◆ **Problem description**
In the records below, find the line containing "Find all objects" and retype it and every line after it exactly, adding nothing.

◆ **Supplied records**

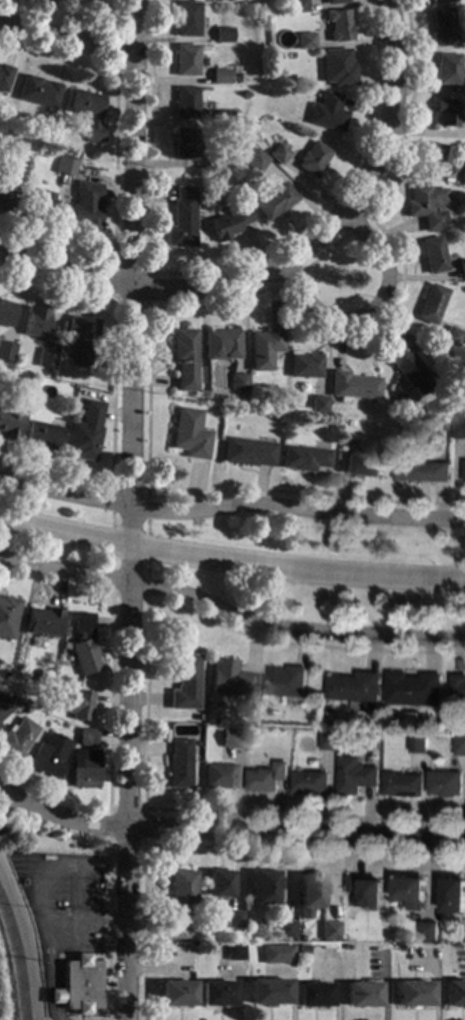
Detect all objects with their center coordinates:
building: (331, 1)
building: (437, 1)
building: (295, 6)
road: (116, 15)
building: (186, 19)
building: (336, 25)
building: (441, 26)
building: (223, 34)
building: (303, 40)
road: (65, 41)
road: (116, 49)
building: (185, 59)
building: (334, 67)
building: (445, 68)
building: (218, 75)
building: (4, 76)
building: (36, 92)
building: (184, 102)
building: (86, 111)
building: (325, 112)
building: (445, 112)
building: (222, 118)
building: (1, 142)
building: (184, 144)
building: (275, 153)
building: (435, 156)
building: (311, 159)
building: (253, 160)
building: (213, 161)
road: (115, 165)
building: (65, 166)
building: (462, 174)
building: (4, 191)
building: (274, 201)
building: (39, 205)
building: (85, 206)
building: (424, 206)
road: (339, 216)
building: (181, 219)
road: (355, 219)
building: (227, 222)
road: (324, 252)
road: (130, 253)
building: (432, 254)
road: (219, 266)
building: (461, 270)
road: (64, 273)
road: (287, 278)
road: (62, 298)
building: (430, 303)
road: (195, 305)
road: (148, 306)
road: (371, 308)
building: (6, 313)
building: (38, 323)
building: (450, 336)
building: (81, 339)
building: (220, 344)
building: (6, 347)
building: (262, 347)
building: (44, 358)
building: (184, 359)
building: (404, 364)
building: (302, 365)
road: (112, 368)
building: (2, 378)
building: (236, 382)
building: (350, 386)
building: (315, 404)
building: (8, 423)
building: (348, 424)
building: (445, 424)
building: (459, 427)
building: (84, 433)
building: (189, 433)
building: (41, 435)
building: (247, 452)
building: (302, 458)
building: (360, 464)
building: (420, 469)
building: (464, 470)
road: (129, 491)
road: (231, 505)
road: (110, 518)
road: (128, 525)
road: (146, 526)
road: (110, 540)
road: (146, 541)
road: (146, 553)
road: (230, 558)
park: (260, 559)
road: (110, 562)
road: (146, 569)
road: (127, 597)
road: (229, 614)
building: (7, 616)
building: (41, 622)
building: (81, 644)
building: (230, 679)
building: (287, 681)
building: (184, 684)
building: (458, 687)
building: (355, 688)
building: (413, 688)
road: (109, 700)
road: (144, 702)
building: (70, 703)
building: (3, 708)
building: (225, 736)
building: (16, 737)
building: (85, 737)
building: (328, 739)
building: (237, 740)
building: (417, 742)
building: (459, 744)
building: (47, 756)
building: (178, 764)
building: (83, 768)
building: (354, 774)
building: (218, 776)
building: (265, 776)
building: (309, 781)
road: (125, 782)
building: (444, 782)
building: (401, 784)
road: (228, 831)
road: (142, 843)
road: (216, 846)
road: (101, 863)
building: (217, 883)
road: (30, 887)
building: (263, 887)
building: (178, 888)
building: (309, 889)
road: (77, 890)
building: (365, 890)
building: (410, 890)
building: (454, 895)
road: (101, 917)
building: (232, 919)
building: (283, 928)
building: (177, 930)
building: (328, 930)
building: (427, 930)
road: (106, 931)
building: (460, 945)
building: (346, 947)
building: (392, 948)
building: (210, 949)
road: (76, 950)
building: (232, 951)
road: (47, 952)
building: (275, 954)
building: (76, 985)
building: (266, 991)
building: (214, 992)
building: (453, 992)
building: (412, 993)
building: (174, 994)
building: (312, 994)
building: (360, 994)
road: (48, 996)
road: (50, 1011)
road: (53, 1019)

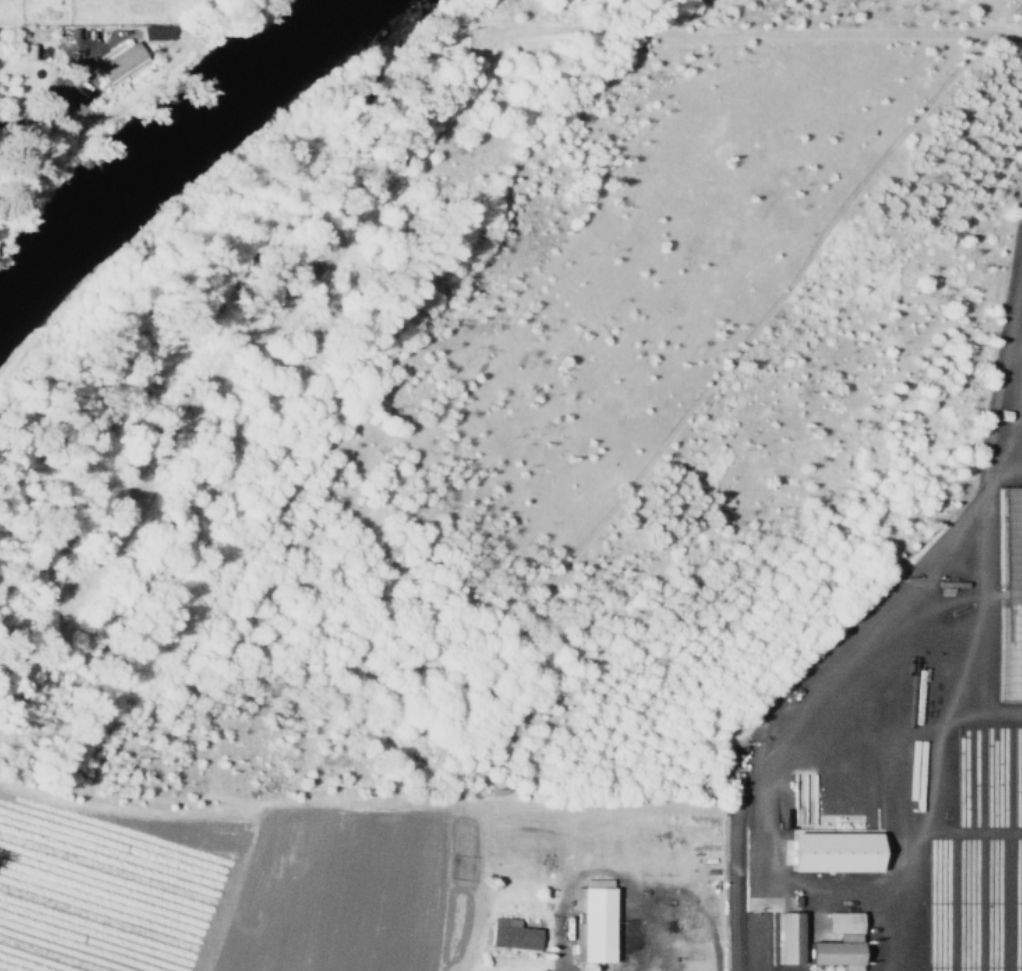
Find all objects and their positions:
building: (150, 31)
building: (72, 32)
building: (115, 62)
river: (186, 155)
building: (827, 850)
building: (589, 921)
road: (734, 927)
building: (509, 933)
building: (783, 936)
building: (833, 941)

◆ **Exercise response**
Find all objects and their positions:
building: (150, 31)
building: (72, 32)
building: (115, 62)
river: (186, 155)
building: (827, 850)
building: (589, 921)
road: (734, 927)
building: (509, 933)
building: (783, 936)
building: (833, 941)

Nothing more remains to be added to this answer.